Your task
Without any pictures, copy the records below once more, exactly as they are.

[Before-and-after change data]
^^^^^^^^
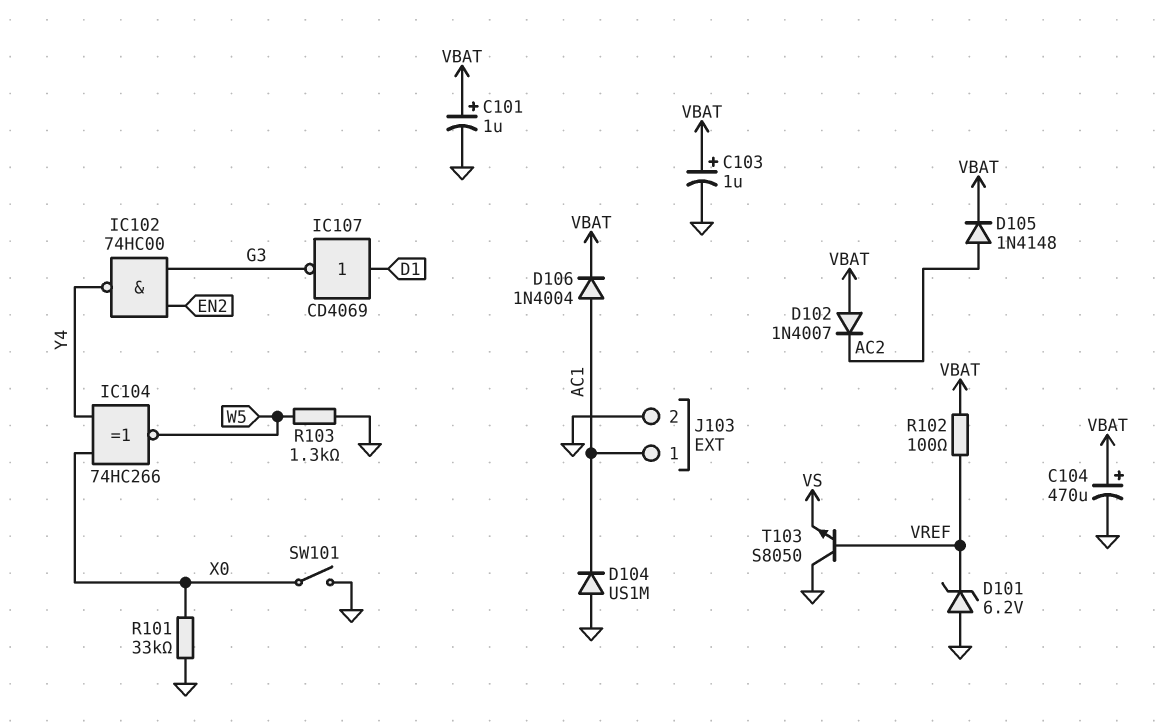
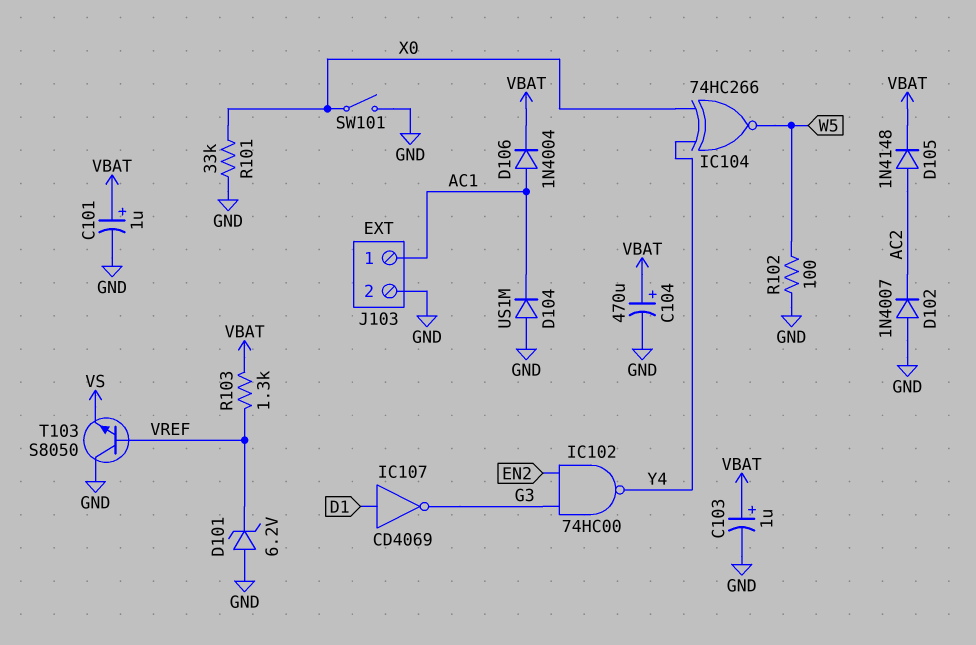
D102: diode 1N4007 (A VBAT, K AC2) -> diode 1N4007 (A GND, K AC2)
R102: 100 (VBAT, VREF) -> 100 (GND, W5)
R103: 1.3k (GND, W5) -> 1.3k (VBAT, VREF)

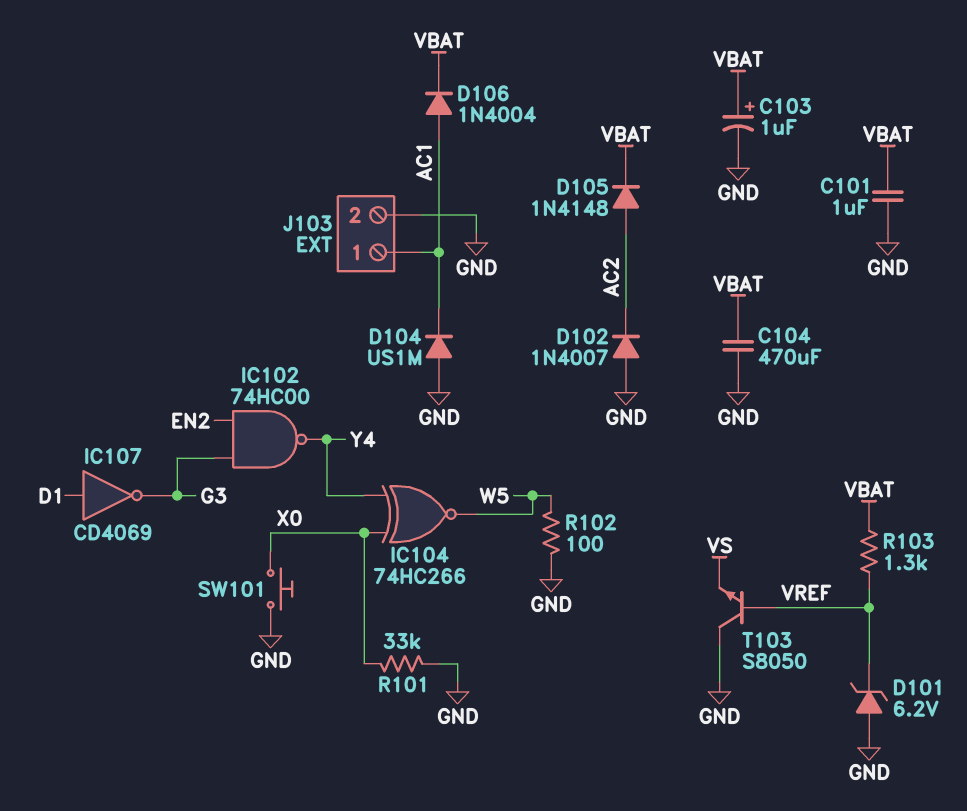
C101: 1uF (plus VBAT, minus GND) -> 1uF (GND, VBAT)
C104: 470uF (plus VBAT, minus GND) -> 470uF (GND, VBAT)
SW101: switch (GND, X0) -> button (GND, X0)

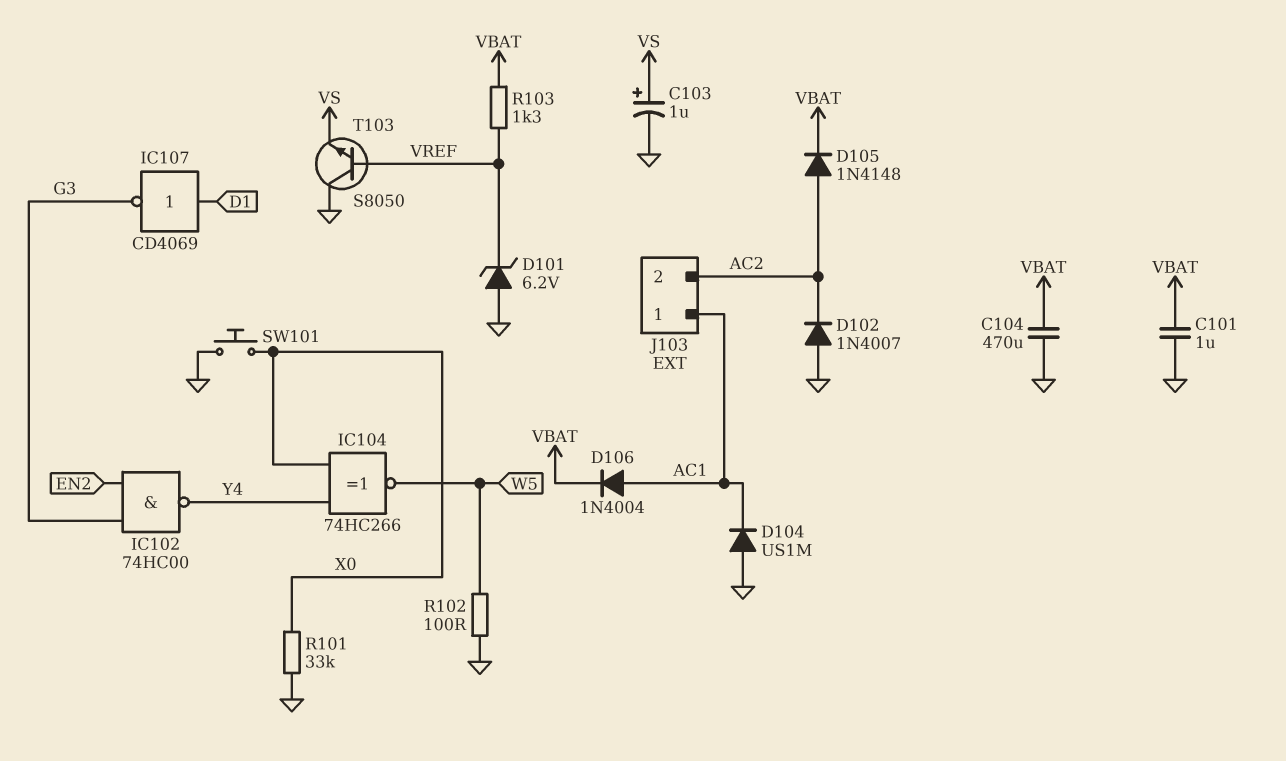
C103: 1uF (plus VBAT, minus GND) -> 1uF (plus VS, minus GND)
J103 pin 2: GND -> AC2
^^^^^^^^
Answer
D102: diode 1N4007 (A VBAT, K AC2) -> diode 1N4007 (A GND, K AC2)
R102: 100 (VBAT, VREF) -> 100 (GND, W5)
R103: 1.3k (GND, W5) -> 1.3k (VBAT, VREF)

C101: 1uF (plus VBAT, minus GND) -> 1uF (GND, VBAT)
C104: 470uF (plus VBAT, minus GND) -> 470uF (GND, VBAT)
SW101: switch (GND, X0) -> button (GND, X0)

C103: 1uF (plus VBAT, minus GND) -> 1uF (plus VS, minus GND)
J103 pin 2: GND -> AC2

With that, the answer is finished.